§ **TASK ITEM**:
Print the data that follows word for word, leaving out any picture.
[[ INPUT DATA, beginning ]]
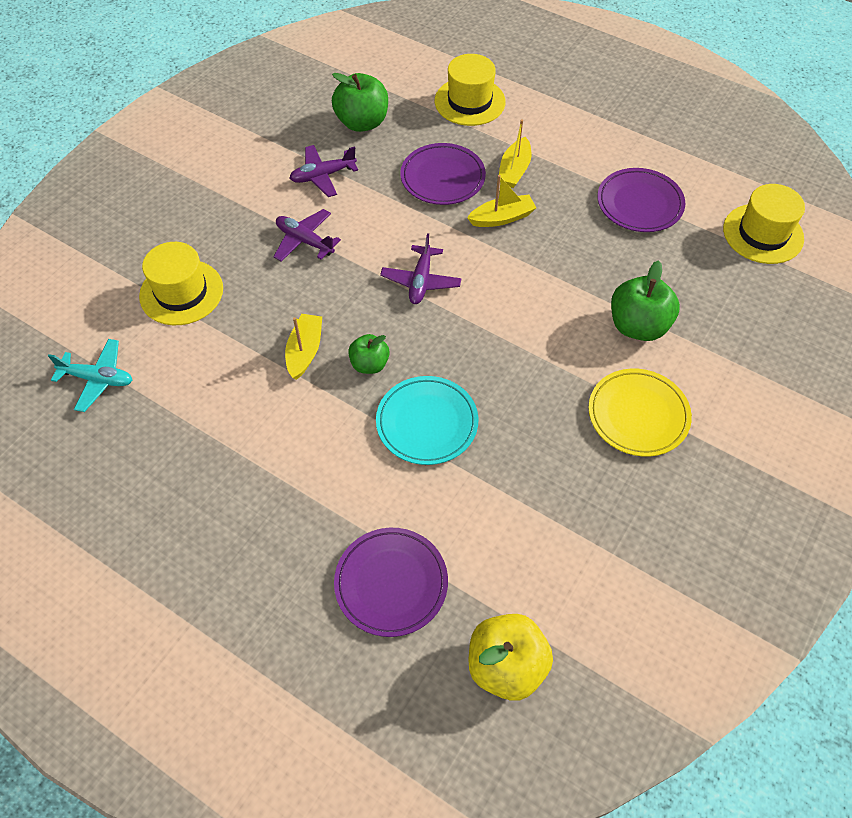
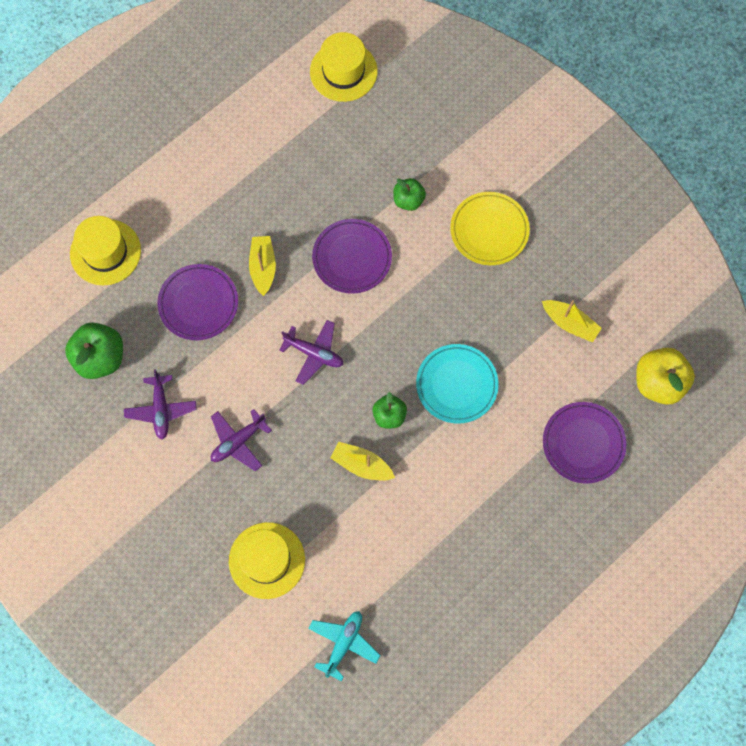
camera: 75 degrees left, 15 degrees up
(514, 170) = (209, 240): yellow boat -> yellow boat (569, 323)
(638, 326) = (408, 200): green apple -> green apple, size x0.60
(639, 204) = (282, 152): purple plate -> purple plate (352, 258)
[[ INPUT DATA, end ]]
§ **PROBLEM SOLUTION**:
camera: 75 degrees left, 15 degrees up
(514, 170) = (209, 240): yellow boat -> yellow boat (569, 323)
(638, 326) = (408, 200): green apple -> green apple, size x0.60
(639, 204) = (282, 152): purple plate -> purple plate (352, 258)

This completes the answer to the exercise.